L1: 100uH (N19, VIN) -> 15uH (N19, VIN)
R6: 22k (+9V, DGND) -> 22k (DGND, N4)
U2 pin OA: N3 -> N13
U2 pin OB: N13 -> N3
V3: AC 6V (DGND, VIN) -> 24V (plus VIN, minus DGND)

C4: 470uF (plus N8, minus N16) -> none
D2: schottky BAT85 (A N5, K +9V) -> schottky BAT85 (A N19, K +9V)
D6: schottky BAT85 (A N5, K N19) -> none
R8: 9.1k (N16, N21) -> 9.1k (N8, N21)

* * *

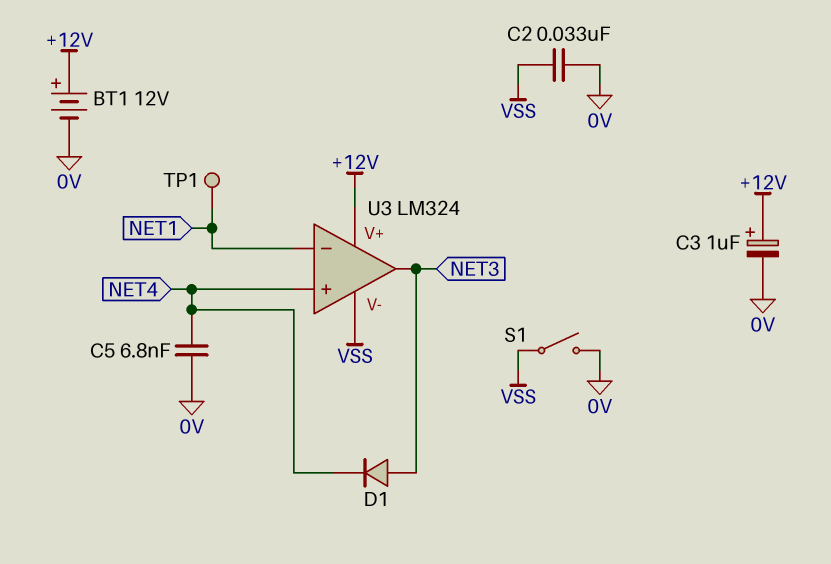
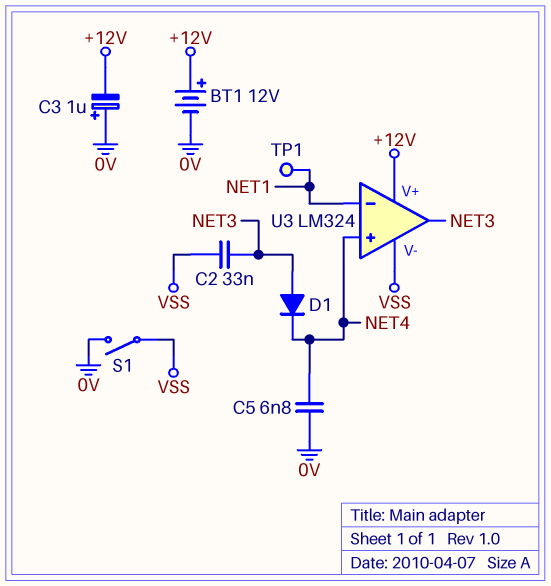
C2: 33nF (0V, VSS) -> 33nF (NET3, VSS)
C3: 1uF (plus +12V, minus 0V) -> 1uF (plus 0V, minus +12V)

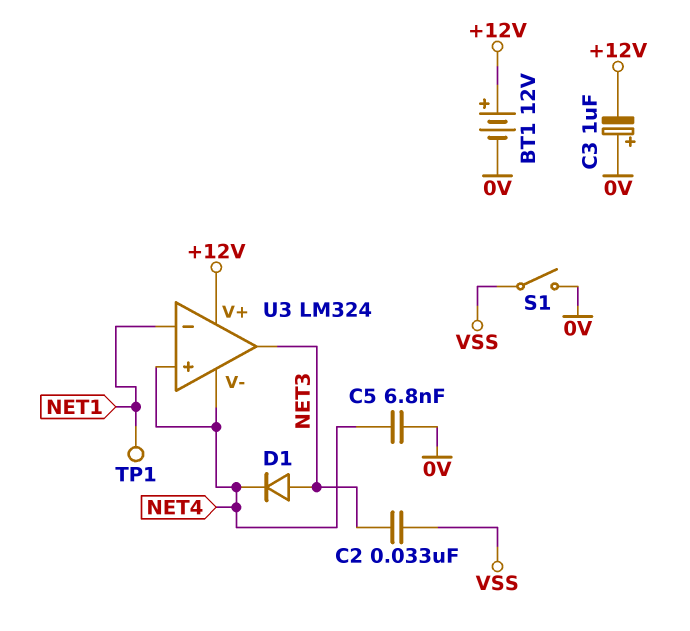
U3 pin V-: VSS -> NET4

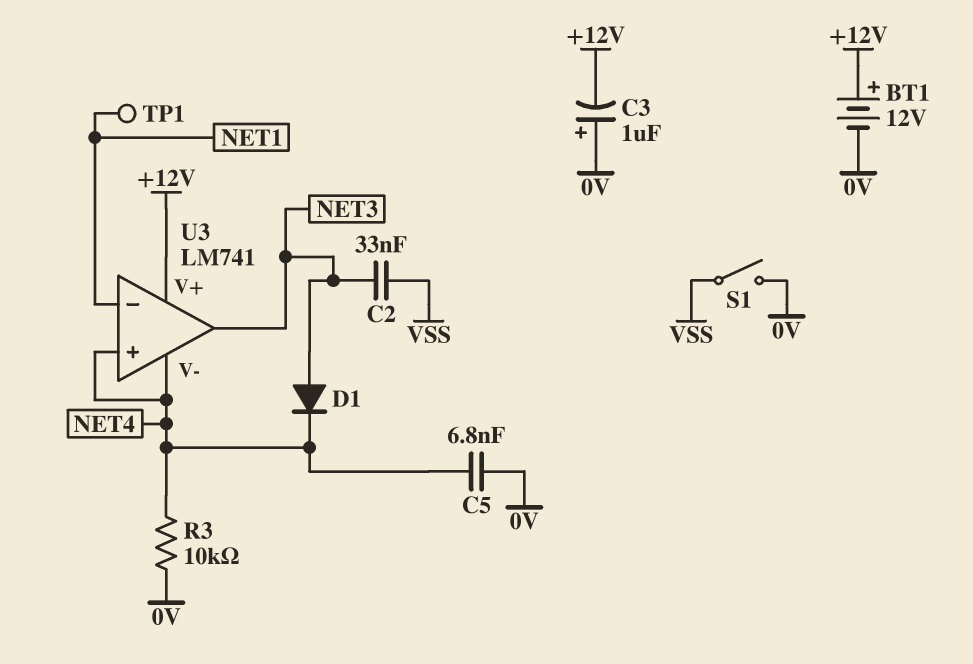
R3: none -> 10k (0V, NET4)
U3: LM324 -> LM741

* * *

If a line in the data above holds the word "schottky", count it, and give only the final number.

Response to the task:
2